(Recorded data)
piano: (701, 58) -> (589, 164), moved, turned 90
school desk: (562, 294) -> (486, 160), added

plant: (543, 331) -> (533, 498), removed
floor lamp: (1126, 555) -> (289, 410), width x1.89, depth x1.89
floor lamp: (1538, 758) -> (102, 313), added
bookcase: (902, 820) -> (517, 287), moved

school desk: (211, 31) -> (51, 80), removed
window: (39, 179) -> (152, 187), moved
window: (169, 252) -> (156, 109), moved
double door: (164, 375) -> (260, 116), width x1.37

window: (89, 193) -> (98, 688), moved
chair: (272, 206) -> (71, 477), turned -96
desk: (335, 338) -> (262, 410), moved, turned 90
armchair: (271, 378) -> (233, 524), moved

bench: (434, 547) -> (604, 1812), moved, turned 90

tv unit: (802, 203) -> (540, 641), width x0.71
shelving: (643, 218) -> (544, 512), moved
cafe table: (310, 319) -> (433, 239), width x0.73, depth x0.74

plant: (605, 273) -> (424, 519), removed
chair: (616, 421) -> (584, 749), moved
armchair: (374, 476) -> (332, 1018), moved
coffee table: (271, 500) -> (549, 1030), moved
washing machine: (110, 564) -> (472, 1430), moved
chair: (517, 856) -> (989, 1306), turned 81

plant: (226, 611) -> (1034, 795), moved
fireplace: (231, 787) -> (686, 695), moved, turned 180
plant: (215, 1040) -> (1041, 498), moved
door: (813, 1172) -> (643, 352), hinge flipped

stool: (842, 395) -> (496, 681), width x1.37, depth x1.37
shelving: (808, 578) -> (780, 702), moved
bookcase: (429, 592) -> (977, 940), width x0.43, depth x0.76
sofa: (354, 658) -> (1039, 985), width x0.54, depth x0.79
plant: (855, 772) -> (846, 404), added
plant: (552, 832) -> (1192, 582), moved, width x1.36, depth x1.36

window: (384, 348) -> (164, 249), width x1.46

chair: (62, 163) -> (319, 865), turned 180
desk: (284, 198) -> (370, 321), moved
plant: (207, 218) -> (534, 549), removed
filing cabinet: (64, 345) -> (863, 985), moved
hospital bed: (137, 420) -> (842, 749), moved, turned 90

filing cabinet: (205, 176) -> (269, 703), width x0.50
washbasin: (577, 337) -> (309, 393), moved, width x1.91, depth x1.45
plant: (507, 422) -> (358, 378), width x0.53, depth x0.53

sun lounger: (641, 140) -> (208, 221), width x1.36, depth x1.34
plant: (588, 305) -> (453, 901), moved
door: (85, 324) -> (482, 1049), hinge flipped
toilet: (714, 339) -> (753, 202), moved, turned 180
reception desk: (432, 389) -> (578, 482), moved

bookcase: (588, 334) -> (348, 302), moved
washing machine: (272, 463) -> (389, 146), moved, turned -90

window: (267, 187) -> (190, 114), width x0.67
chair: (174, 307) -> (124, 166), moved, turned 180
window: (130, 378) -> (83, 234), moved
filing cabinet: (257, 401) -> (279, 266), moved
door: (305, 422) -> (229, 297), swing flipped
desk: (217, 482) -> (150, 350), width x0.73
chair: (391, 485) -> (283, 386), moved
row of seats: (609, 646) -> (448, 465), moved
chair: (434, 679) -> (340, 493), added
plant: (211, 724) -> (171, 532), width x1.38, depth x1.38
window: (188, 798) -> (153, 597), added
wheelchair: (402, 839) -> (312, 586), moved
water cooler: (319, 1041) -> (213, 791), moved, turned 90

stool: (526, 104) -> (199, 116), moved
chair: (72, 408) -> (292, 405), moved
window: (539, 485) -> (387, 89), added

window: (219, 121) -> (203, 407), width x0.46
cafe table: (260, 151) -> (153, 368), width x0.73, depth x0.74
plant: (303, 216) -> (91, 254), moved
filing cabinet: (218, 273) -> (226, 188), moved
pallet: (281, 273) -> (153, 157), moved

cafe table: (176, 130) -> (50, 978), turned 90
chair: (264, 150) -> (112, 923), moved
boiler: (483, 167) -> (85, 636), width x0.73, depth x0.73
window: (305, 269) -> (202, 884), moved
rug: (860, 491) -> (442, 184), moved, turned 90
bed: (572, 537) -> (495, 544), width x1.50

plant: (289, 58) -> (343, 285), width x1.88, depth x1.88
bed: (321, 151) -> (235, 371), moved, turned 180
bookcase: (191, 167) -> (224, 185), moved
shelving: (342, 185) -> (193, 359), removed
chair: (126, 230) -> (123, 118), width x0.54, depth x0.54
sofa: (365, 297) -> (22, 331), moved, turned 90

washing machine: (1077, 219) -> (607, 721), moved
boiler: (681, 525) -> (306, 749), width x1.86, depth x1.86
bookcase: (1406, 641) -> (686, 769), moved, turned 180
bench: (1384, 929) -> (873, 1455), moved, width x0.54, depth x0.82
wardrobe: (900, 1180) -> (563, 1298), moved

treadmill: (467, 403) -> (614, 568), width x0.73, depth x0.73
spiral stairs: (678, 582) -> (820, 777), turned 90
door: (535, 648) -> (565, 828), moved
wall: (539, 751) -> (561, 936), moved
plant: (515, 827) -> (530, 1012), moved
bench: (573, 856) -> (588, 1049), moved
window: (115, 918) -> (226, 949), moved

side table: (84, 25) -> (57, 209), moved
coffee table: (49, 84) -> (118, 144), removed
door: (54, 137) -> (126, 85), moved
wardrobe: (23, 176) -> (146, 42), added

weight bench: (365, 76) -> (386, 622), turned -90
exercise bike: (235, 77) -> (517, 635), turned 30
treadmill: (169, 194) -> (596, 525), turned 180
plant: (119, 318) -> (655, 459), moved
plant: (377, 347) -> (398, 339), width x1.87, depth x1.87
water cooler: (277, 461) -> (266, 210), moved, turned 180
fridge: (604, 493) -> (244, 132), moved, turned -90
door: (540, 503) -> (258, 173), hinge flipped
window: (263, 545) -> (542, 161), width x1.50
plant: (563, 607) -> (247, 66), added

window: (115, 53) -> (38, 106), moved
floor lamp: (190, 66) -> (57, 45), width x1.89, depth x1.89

• What the exercise asks: Set down again, word for word, the stretch of records from the line with "window: (267, 187) -> (190, 114), width x0.67" to the line with "stool: (526, 104) -> (199, 116), moved", both of those lines included.

• Answer to the problem:
window: (267, 187) -> (190, 114), width x0.67
chair: (174, 307) -> (124, 166), moved, turned 180
window: (130, 378) -> (83, 234), moved
filing cabinet: (257, 401) -> (279, 266), moved
door: (305, 422) -> (229, 297), swing flipped
desk: (217, 482) -> (150, 350), width x0.73
chair: (391, 485) -> (283, 386), moved
row of seats: (609, 646) -> (448, 465), moved
chair: (434, 679) -> (340, 493), added
plant: (211, 724) -> (171, 532), width x1.38, depth x1.38
window: (188, 798) -> (153, 597), added
wheelchair: (402, 839) -> (312, 586), moved
water cooler: (319, 1041) -> (213, 791), moved, turned 90

stool: (526, 104) -> (199, 116), moved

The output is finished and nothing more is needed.